GIVEN INFORMATION ->
▶

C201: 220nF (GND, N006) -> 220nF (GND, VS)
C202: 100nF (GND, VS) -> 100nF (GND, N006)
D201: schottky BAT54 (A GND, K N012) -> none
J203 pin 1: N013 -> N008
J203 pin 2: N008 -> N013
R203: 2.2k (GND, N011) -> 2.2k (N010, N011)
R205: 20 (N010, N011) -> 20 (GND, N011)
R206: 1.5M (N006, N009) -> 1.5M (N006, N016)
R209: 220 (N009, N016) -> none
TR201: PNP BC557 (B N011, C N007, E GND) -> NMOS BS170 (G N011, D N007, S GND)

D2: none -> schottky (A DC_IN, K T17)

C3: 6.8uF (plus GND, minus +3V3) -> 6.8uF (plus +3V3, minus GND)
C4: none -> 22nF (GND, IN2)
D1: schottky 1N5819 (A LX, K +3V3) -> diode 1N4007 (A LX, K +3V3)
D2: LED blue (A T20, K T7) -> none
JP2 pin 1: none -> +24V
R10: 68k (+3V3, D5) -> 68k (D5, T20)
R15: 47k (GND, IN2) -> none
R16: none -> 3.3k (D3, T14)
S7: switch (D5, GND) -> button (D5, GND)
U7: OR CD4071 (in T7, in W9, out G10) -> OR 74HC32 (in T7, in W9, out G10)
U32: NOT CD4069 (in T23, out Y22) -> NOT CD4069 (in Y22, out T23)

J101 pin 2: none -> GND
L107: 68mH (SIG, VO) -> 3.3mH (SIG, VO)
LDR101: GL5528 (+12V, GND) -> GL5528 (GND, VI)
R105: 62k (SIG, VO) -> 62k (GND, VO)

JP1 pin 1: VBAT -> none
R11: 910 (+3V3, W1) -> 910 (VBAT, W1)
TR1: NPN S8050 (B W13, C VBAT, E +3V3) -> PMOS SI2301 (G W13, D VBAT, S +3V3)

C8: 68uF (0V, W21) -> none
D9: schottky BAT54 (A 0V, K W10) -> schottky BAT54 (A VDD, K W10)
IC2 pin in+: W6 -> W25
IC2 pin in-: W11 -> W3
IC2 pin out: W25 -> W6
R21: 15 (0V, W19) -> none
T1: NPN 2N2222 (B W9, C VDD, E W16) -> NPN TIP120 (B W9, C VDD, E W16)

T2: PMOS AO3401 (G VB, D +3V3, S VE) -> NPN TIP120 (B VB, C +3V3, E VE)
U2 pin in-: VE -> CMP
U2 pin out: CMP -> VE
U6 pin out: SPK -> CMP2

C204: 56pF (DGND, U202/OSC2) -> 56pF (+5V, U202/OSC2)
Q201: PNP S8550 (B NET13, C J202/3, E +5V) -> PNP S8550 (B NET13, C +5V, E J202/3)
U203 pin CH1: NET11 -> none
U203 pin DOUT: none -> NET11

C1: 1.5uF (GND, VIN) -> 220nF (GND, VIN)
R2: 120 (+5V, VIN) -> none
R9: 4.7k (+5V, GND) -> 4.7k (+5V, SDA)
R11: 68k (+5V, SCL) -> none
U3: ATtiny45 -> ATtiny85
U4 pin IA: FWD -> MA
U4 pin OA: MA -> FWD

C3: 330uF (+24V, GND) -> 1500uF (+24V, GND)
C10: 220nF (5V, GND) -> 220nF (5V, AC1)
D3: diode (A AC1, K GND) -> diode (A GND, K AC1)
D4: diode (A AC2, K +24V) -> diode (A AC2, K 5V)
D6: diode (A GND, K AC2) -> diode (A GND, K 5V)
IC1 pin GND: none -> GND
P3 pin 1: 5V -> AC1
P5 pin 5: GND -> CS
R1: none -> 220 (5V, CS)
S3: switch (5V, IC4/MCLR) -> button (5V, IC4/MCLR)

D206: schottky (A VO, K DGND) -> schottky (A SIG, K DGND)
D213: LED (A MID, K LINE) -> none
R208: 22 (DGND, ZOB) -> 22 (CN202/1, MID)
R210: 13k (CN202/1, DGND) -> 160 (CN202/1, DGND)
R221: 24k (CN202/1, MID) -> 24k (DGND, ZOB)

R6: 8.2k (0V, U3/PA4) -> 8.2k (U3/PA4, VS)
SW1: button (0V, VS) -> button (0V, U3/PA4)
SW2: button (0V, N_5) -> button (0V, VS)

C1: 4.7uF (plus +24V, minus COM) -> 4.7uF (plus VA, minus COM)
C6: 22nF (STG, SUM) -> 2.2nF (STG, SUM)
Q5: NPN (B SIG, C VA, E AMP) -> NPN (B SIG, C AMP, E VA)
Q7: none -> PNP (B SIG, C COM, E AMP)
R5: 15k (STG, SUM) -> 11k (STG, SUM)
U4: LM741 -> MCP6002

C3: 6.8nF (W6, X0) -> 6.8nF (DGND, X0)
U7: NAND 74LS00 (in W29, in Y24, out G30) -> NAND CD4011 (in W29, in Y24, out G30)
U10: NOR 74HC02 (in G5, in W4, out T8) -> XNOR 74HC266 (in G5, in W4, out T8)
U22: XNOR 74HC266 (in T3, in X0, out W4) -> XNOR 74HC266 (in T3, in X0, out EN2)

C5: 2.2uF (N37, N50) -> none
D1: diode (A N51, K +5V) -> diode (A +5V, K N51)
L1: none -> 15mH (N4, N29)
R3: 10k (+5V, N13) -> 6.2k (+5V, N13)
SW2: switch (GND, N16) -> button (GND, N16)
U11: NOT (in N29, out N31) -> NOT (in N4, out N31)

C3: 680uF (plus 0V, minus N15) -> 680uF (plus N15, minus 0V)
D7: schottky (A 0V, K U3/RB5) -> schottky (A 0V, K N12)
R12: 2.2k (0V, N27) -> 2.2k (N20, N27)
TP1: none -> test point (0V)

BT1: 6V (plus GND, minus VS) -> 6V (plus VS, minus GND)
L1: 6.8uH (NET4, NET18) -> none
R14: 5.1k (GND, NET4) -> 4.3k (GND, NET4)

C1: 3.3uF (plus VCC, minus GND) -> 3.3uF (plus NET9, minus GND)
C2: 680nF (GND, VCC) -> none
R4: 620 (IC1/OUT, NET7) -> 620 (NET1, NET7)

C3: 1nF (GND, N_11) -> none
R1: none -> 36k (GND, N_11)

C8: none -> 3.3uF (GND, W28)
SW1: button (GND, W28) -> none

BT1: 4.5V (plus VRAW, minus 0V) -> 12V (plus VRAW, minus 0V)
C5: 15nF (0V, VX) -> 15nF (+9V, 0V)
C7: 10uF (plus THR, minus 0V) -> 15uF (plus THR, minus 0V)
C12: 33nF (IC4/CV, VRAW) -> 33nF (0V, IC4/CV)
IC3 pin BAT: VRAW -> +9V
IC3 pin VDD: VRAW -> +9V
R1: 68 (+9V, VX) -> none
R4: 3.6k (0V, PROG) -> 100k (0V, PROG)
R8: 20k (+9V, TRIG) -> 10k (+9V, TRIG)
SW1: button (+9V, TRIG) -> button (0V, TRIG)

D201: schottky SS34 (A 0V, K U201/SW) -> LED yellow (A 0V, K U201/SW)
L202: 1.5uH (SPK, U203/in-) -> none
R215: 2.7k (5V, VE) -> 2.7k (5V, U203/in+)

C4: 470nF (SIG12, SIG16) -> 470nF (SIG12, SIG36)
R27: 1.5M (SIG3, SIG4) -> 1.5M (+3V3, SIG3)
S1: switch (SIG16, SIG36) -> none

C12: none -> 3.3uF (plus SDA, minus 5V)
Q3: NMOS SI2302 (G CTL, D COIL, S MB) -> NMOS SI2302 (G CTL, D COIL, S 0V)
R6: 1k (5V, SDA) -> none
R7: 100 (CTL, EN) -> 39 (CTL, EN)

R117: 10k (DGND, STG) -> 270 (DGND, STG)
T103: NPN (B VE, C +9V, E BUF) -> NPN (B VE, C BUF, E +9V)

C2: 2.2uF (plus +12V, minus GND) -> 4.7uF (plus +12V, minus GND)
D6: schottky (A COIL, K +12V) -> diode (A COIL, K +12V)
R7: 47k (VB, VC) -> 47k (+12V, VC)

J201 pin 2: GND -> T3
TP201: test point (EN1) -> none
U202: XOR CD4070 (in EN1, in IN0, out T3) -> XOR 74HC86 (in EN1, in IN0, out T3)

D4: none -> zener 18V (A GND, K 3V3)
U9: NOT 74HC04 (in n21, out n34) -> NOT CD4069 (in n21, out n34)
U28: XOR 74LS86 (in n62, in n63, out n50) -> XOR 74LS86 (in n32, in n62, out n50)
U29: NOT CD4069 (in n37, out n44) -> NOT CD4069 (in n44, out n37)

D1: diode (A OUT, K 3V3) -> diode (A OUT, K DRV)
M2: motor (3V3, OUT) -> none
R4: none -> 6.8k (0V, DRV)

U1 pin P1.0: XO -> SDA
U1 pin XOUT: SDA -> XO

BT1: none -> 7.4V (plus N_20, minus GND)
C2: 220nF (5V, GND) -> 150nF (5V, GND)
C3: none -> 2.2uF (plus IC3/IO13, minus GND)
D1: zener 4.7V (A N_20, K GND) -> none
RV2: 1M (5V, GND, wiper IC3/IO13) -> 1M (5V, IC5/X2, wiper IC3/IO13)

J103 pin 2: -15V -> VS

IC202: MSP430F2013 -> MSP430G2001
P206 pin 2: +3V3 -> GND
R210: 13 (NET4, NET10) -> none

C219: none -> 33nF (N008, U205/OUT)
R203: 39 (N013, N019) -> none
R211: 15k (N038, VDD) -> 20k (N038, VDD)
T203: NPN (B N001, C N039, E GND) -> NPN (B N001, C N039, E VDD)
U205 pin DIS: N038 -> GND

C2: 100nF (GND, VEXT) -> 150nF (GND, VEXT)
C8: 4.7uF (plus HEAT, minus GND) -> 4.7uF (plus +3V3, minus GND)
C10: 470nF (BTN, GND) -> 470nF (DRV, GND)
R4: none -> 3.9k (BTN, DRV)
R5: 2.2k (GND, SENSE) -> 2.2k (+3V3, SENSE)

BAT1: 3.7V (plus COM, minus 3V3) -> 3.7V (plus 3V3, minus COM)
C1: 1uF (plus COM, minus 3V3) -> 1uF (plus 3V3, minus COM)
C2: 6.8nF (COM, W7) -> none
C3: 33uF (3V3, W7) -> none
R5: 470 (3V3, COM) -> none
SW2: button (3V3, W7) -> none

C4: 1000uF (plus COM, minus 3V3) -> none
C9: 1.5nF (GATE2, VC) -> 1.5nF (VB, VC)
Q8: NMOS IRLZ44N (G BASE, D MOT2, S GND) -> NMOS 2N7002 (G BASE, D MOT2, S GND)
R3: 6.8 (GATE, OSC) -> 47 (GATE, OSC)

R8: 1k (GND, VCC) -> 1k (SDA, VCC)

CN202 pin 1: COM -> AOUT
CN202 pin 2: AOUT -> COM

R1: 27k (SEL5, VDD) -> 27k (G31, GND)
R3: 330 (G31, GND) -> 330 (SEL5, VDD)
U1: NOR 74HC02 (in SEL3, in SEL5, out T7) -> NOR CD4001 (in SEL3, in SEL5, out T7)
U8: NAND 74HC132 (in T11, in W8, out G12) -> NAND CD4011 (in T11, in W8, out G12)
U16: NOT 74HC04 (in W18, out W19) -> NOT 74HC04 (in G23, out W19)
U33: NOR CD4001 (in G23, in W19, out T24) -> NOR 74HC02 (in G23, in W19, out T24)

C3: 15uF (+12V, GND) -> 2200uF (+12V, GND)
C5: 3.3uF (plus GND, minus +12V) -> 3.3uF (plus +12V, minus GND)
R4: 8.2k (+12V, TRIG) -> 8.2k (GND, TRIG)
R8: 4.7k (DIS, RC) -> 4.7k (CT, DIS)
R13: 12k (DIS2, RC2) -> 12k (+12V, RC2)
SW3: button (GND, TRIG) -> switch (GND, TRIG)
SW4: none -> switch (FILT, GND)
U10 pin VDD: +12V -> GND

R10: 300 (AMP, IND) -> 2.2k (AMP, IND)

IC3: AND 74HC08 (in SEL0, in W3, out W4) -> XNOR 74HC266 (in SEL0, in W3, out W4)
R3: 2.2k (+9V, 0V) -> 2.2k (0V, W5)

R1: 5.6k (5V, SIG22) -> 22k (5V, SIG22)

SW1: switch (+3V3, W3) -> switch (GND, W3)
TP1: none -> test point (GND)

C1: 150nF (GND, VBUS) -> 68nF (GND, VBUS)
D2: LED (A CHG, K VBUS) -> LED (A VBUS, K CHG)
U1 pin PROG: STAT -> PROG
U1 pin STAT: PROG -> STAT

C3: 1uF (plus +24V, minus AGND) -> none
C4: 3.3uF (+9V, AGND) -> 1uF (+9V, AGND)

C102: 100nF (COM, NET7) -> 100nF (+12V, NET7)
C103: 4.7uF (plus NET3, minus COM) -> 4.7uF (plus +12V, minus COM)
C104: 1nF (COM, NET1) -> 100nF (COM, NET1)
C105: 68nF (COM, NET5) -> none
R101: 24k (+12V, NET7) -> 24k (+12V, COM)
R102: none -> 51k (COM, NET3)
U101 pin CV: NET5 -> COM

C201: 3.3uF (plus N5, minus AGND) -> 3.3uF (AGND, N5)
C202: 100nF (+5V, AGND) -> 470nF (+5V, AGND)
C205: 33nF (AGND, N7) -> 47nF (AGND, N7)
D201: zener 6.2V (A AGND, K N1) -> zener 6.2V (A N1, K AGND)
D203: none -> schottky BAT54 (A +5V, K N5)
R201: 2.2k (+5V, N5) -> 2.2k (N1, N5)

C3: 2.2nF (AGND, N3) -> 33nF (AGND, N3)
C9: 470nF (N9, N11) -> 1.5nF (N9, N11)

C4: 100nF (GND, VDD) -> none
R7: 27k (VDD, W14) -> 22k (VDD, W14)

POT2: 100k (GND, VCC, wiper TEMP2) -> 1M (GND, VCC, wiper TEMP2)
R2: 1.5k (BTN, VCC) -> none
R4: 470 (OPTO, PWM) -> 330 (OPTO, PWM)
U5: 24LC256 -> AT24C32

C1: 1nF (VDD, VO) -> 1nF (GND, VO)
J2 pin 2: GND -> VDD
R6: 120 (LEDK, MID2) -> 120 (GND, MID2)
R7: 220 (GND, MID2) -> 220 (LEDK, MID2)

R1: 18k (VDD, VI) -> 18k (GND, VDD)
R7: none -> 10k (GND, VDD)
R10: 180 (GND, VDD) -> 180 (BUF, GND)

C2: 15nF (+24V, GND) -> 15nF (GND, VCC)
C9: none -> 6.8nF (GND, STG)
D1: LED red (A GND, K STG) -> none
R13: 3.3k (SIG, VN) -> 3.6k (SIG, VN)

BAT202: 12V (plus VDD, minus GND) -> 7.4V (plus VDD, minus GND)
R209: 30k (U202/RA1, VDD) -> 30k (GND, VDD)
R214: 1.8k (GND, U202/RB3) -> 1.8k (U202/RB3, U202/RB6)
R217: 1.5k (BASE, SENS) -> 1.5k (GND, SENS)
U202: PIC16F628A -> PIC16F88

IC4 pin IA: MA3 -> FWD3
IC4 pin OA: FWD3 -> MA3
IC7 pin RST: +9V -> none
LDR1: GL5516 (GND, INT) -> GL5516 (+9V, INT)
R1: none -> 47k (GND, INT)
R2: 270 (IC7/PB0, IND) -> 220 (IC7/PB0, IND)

◀

YOUR ASSIGNMENT -> Above are lines of data; count those that hold "XNOR" and answer with the number only.

RESPONSE -> 3